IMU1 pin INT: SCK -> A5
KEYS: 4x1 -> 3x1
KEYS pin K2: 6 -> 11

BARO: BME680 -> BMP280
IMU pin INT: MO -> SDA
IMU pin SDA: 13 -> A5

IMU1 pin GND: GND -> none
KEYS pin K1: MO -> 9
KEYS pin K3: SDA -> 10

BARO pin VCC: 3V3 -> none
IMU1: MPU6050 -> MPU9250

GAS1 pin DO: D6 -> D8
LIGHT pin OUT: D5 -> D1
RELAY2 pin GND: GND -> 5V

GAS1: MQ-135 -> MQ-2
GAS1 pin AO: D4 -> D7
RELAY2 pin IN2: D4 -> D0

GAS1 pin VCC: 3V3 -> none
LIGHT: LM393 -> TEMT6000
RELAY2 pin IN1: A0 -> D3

□ □ □

ACTIVITY ▸ For this listing, copy out every line that includes the word "BARO".

TASK RESPONSE ▸
BARO: BME680 -> BMP280
BARO pin VCC: 3V3 -> none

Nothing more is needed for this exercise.